WORK ORDER:
Pick out the lines in the listing below that contain the word "black" and copy them.

AVAILABLE DATA:
====

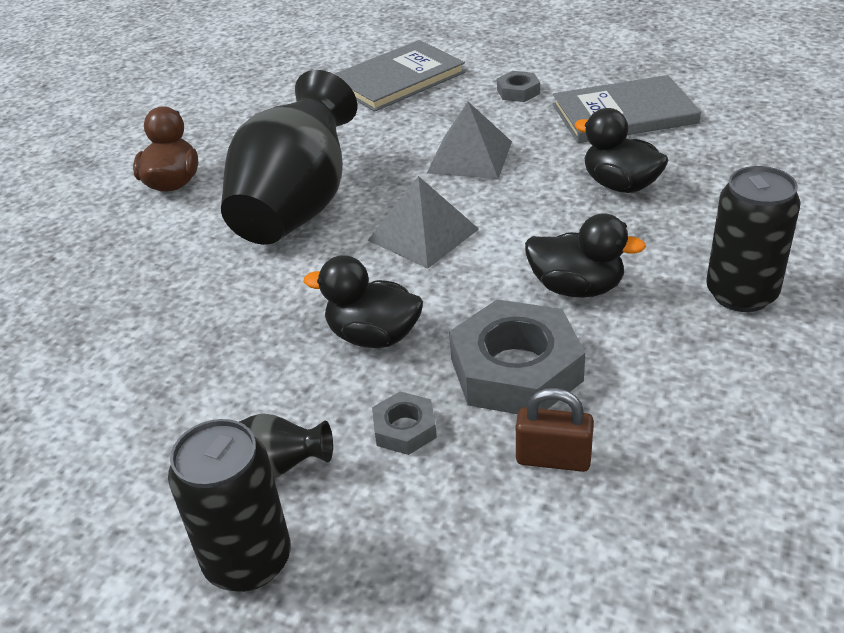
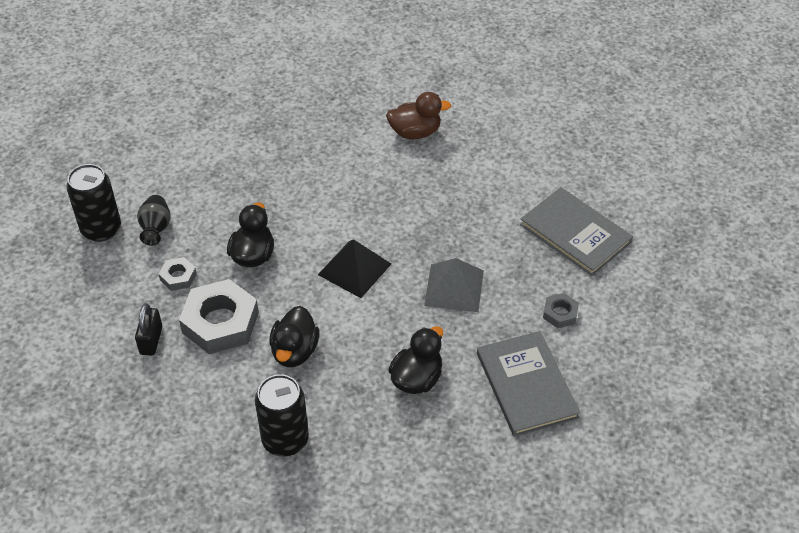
camera: 80 degrees right, 10 degrees up
(297, 207) = (386, 200): black vase -> none
(423, 234) = (354, 269): grey pyramid -> black pyramid
(553, 459) = (151, 340): brown padlock -> black padlock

====

ANSWER TO THE PROBLEM:
(297, 207) = (386, 200): black vase -> none
(423, 234) = (354, 269): grey pyramid -> black pyramid
(553, 459) = (151, 340): brown padlock -> black padlock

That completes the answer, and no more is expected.